== Assignment ==
Starting at the line with "none -> tan brick A3 level 1", return every line through the final one of the data, word for word. Pictures stay out.

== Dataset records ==

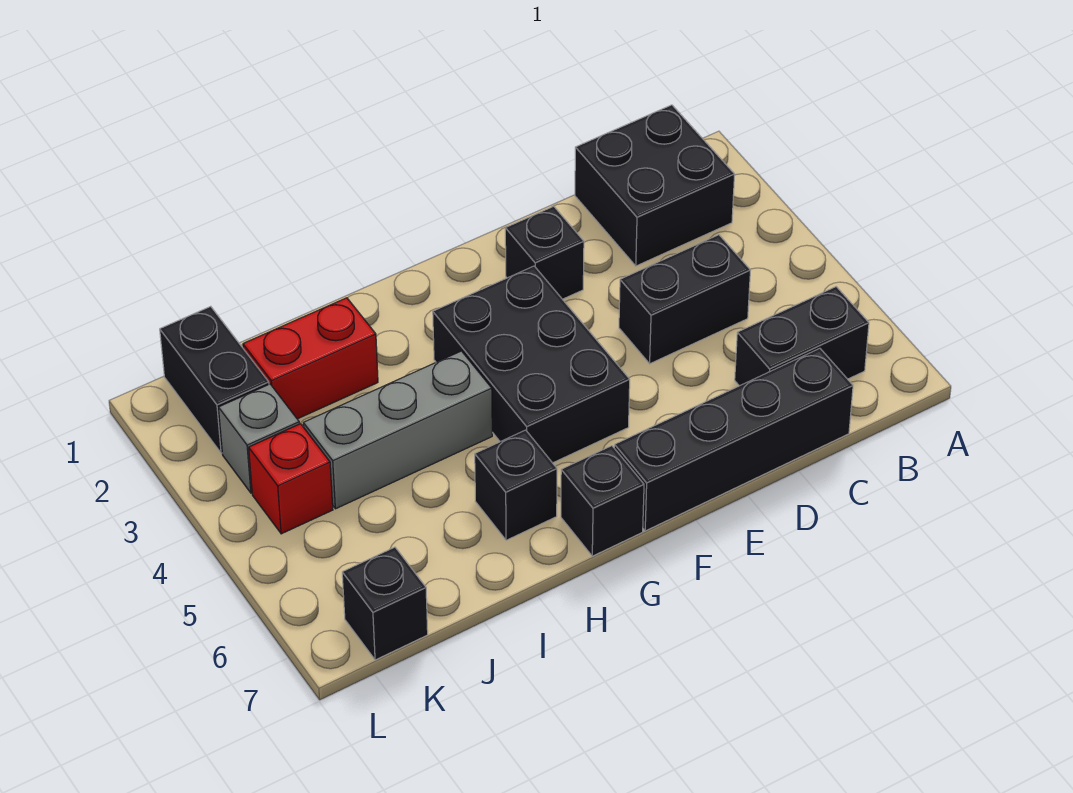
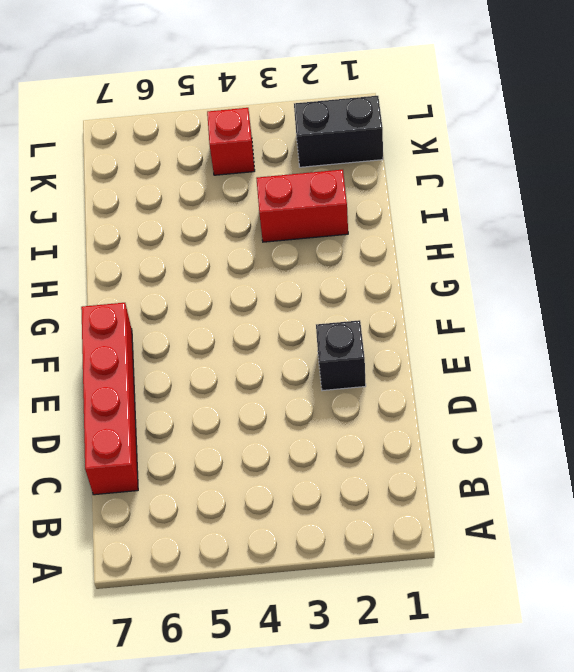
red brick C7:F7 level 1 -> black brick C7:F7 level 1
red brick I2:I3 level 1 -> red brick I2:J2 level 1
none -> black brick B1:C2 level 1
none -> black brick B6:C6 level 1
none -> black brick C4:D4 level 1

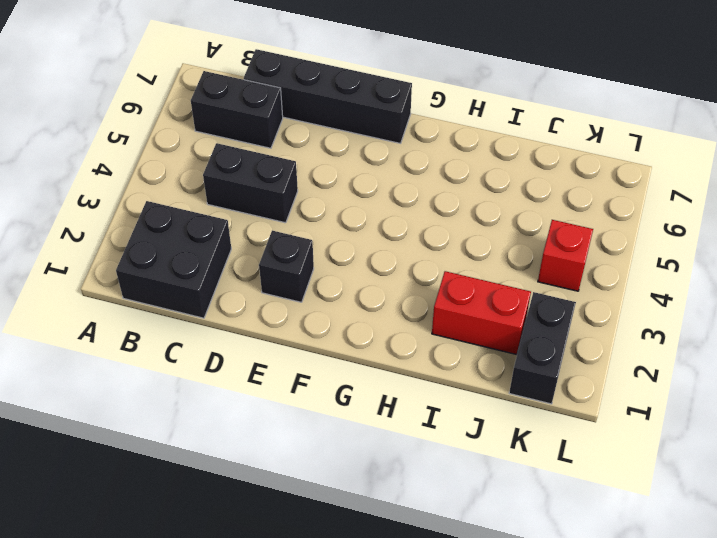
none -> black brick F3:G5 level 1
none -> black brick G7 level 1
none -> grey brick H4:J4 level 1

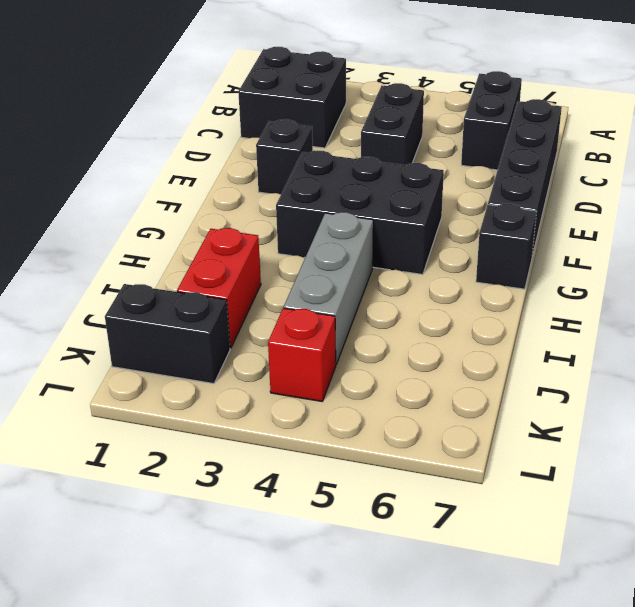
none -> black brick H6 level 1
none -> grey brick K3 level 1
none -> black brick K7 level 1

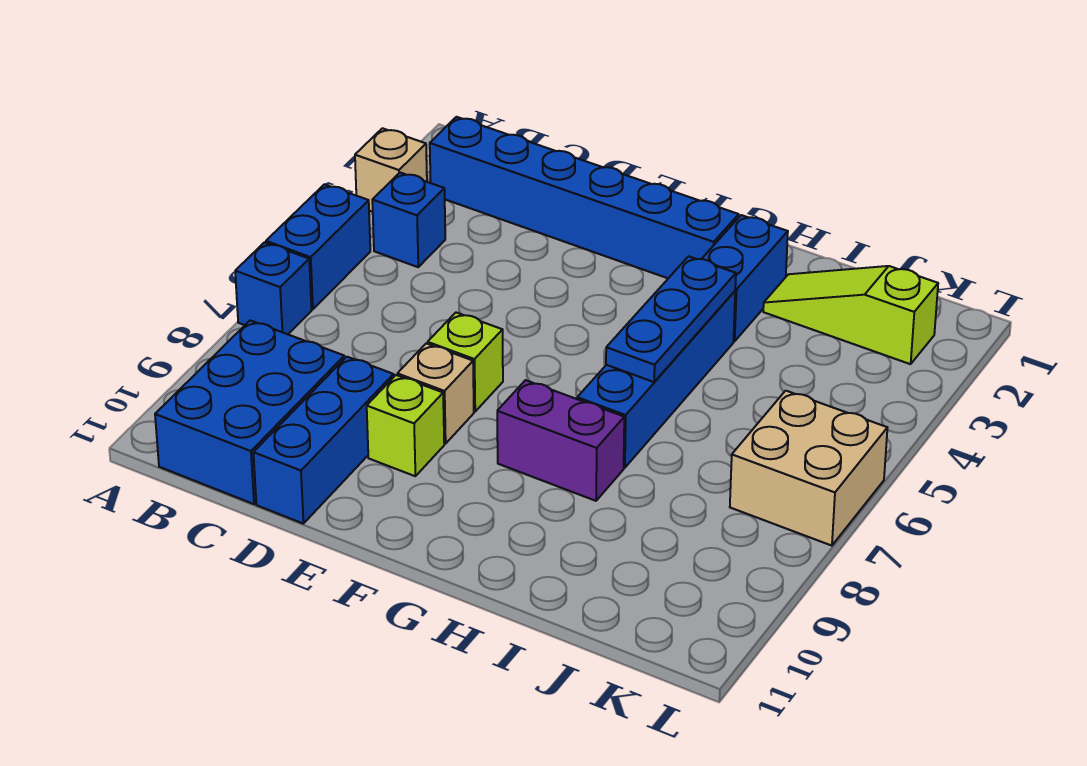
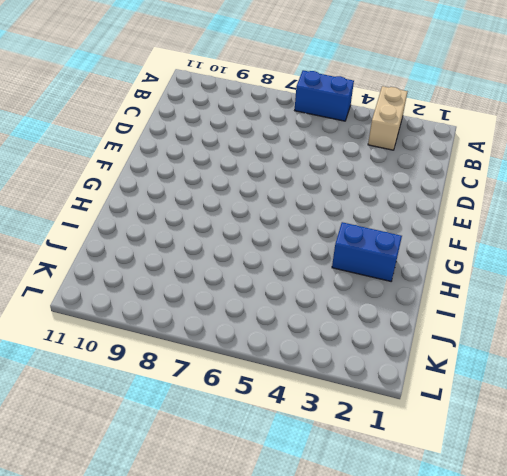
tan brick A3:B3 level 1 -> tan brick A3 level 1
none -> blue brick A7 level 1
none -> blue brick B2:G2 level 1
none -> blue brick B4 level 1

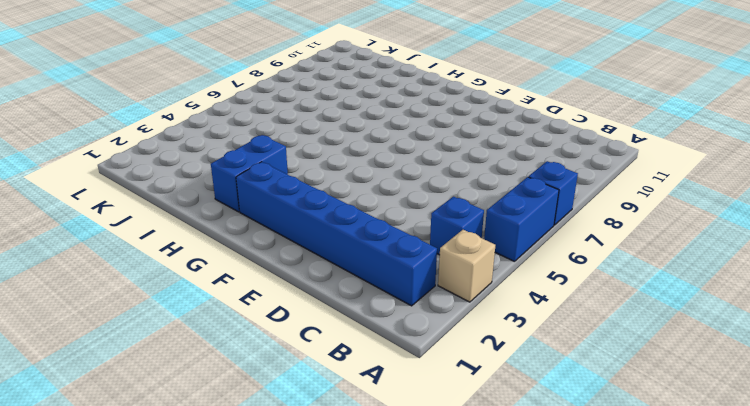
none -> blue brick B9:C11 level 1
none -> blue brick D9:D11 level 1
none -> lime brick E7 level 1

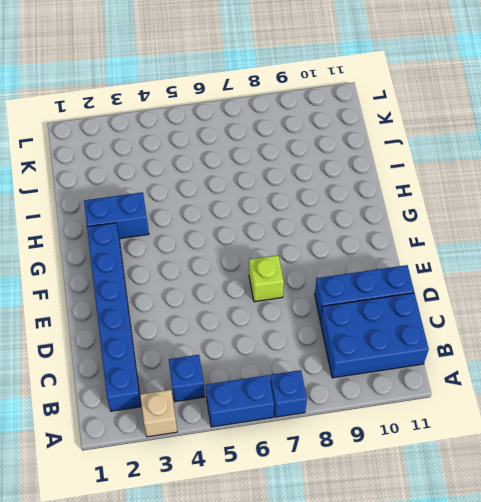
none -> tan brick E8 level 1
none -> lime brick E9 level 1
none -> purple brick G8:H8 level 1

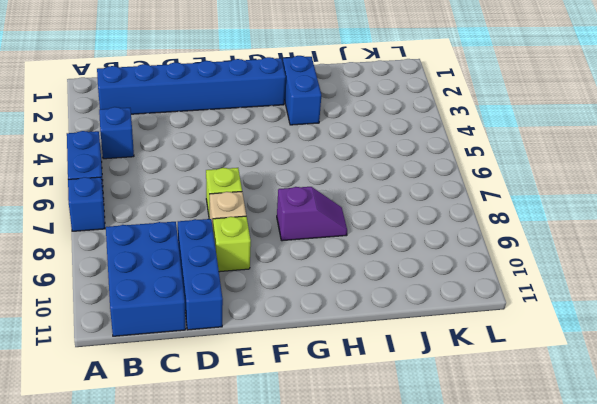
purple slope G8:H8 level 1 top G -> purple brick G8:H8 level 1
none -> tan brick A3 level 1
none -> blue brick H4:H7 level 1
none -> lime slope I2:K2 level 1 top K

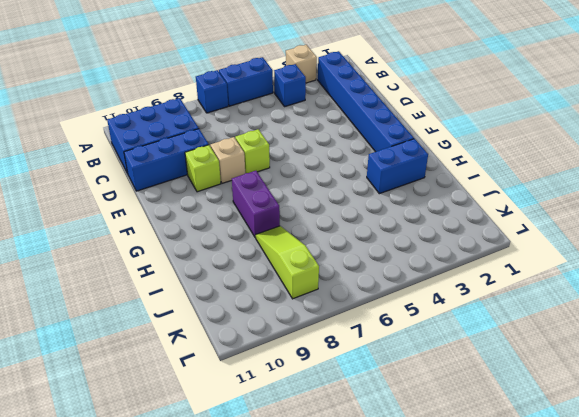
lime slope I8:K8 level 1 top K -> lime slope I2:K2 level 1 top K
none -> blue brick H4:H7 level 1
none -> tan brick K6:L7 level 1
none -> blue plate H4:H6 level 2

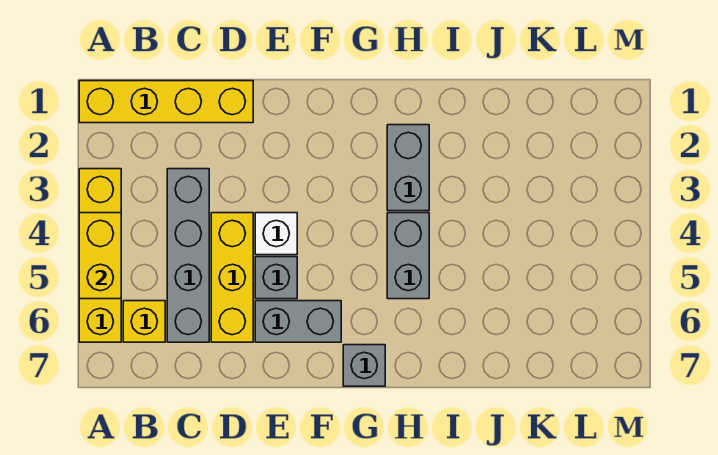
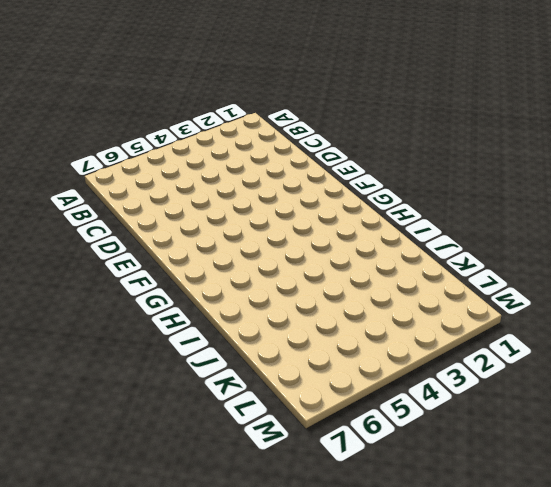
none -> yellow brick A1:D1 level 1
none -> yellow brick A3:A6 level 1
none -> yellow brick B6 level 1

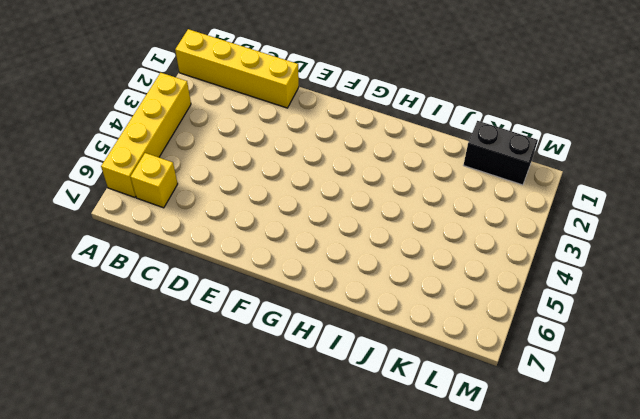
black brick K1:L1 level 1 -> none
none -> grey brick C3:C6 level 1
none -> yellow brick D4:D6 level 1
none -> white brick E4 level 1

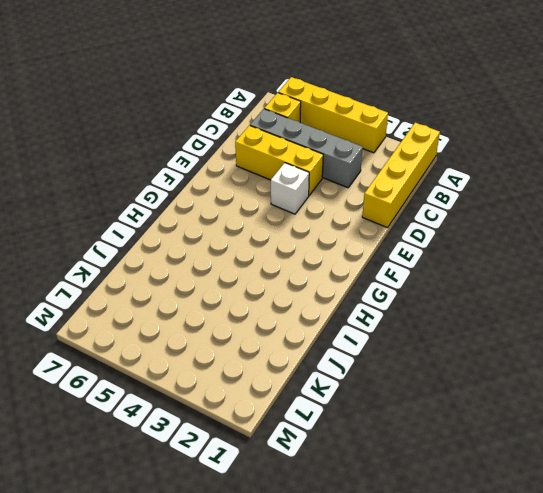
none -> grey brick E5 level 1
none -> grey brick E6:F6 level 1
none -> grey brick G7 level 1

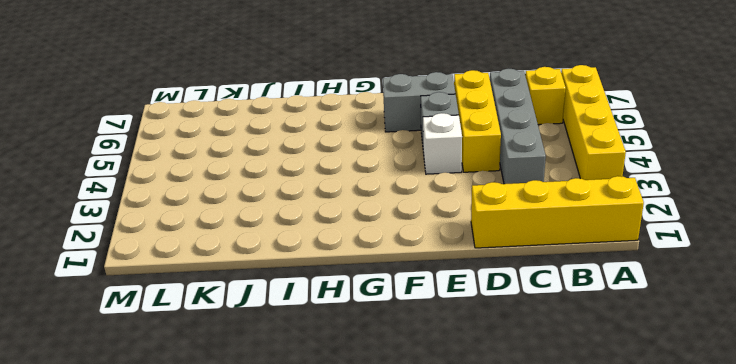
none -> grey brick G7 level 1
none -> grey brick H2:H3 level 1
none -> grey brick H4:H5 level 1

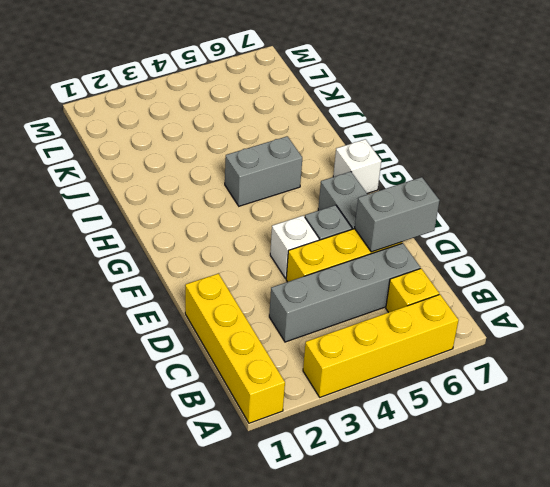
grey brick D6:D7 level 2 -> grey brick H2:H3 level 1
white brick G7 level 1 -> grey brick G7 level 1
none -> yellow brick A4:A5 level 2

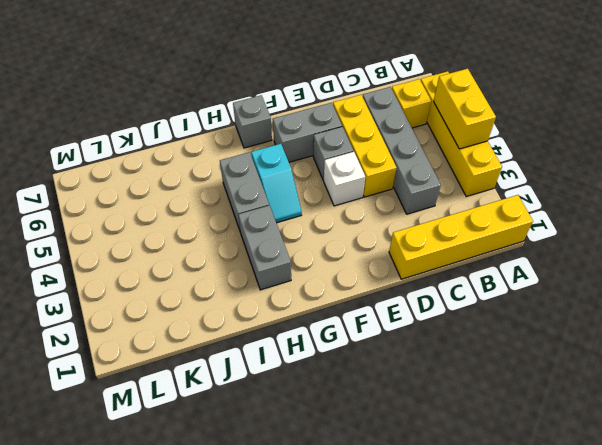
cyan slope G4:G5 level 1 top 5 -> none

== Response below ==
none -> tan brick A3 level 1
none -> blue brick H4:H7 level 1
none -> lime slope I2:K2 level 1 top K

lime slope I8:K8 level 1 top K -> lime slope I2:K2 level 1 top K
none -> blue brick H4:H7 level 1
none -> tan brick K6:L7 level 1
none -> blue plate H4:H6 level 2

none -> yellow brick A1:D1 level 1
none -> yellow brick A3:A6 level 1
none -> yellow brick B6 level 1

black brick K1:L1 level 1 -> none
none -> grey brick C3:C6 level 1
none -> yellow brick D4:D6 level 1
none -> white brick E4 level 1

none -> grey brick E5 level 1
none -> grey brick E6:F6 level 1
none -> grey brick G7 level 1

none -> grey brick G7 level 1
none -> grey brick H2:H3 level 1
none -> grey brick H4:H5 level 1

grey brick D6:D7 level 2 -> grey brick H2:H3 level 1
white brick G7 level 1 -> grey brick G7 level 1
none -> yellow brick A4:A5 level 2

cyan slope G4:G5 level 1 top 5 -> none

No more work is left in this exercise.